*TASK INPUT*.
• • • • • • •

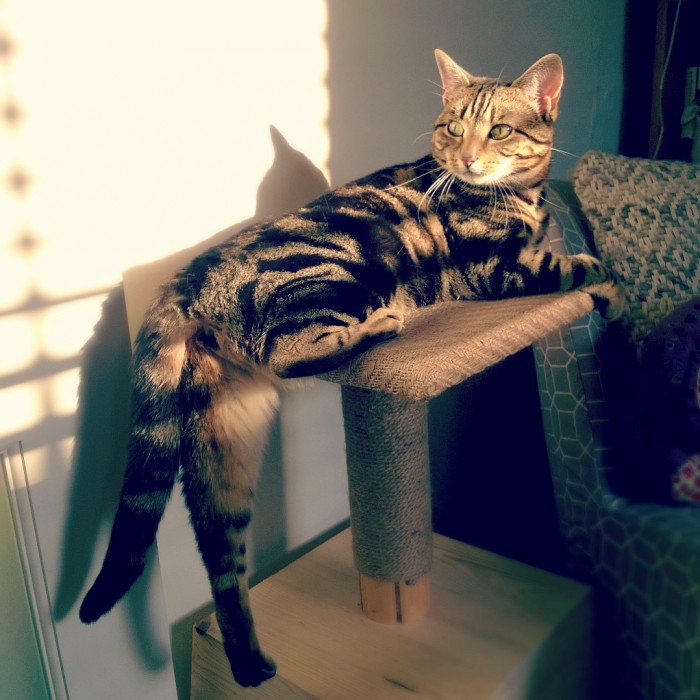
Locate an element on the screen. This screenshot has width=700, height=700. cat tree is located at coordinates (409, 424).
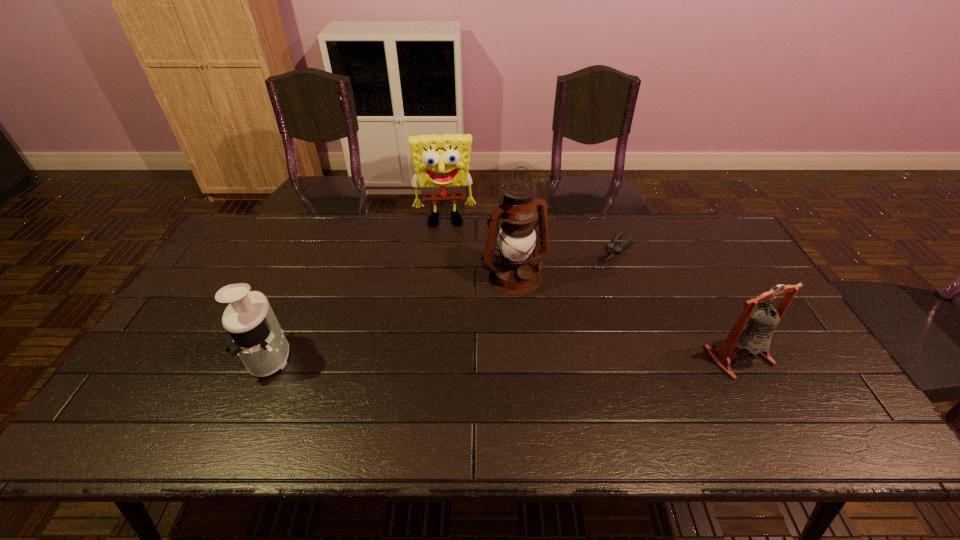
Locate an element on the screen. This screenshot has width=960, height=540. the third closest object to the farthest object is located at coordinates (258, 339).

The width and height of the screenshot is (960, 540). In order to click on free space in the image that satisfies the following two spatial constraints: 1. on the front side of the farthest object; 2. on the left side of the pliers in this screenshot , I will do `click(443, 248)`.

Where is `vacant point that satisfies the following two spatial constraints: 1. on the back side of the juicer; 2. on the right side of the fourth object from left to right`? vacant point that satisfies the following two spatial constraints: 1. on the back side of the juicer; 2. on the right side of the fourth object from left to right is located at coordinates (318, 248).

Identify the location of free location that satisfies the following two spatial constraints: 1. on the front side of the rightmost object; 2. on the left side of the tallest object. (521, 356).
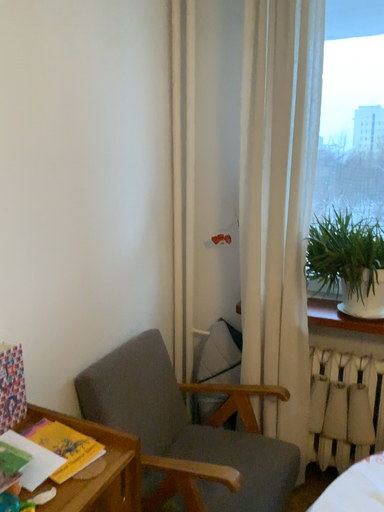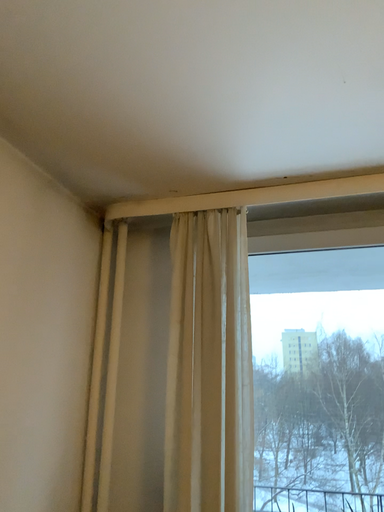
Question: Which way did the camera rotate in the video?

Choices:
 (A) rotated left
 (B) rotated right

Answer: (B)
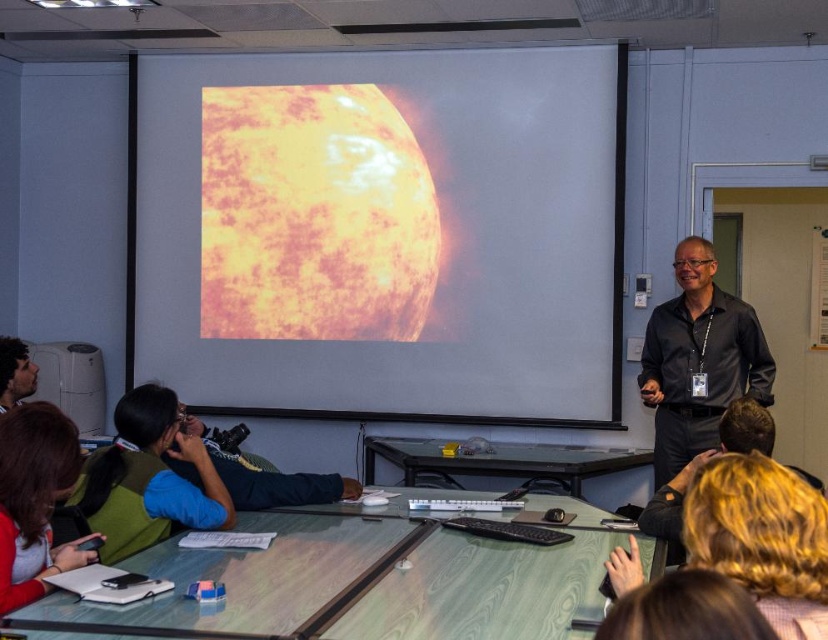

• • • • • • •

Reproduce the lines above, starting with the very first one and going on through the line that contains "coordinates (258, 339).", both included. Leave the pictures out.

Locate an element on the screen. This screenshot has width=700, height=700. cat tree is located at coordinates (409, 424).
Locate an element on the screen. This screenshot has width=960, height=540. the third closest object to the farthest object is located at coordinates (258, 339).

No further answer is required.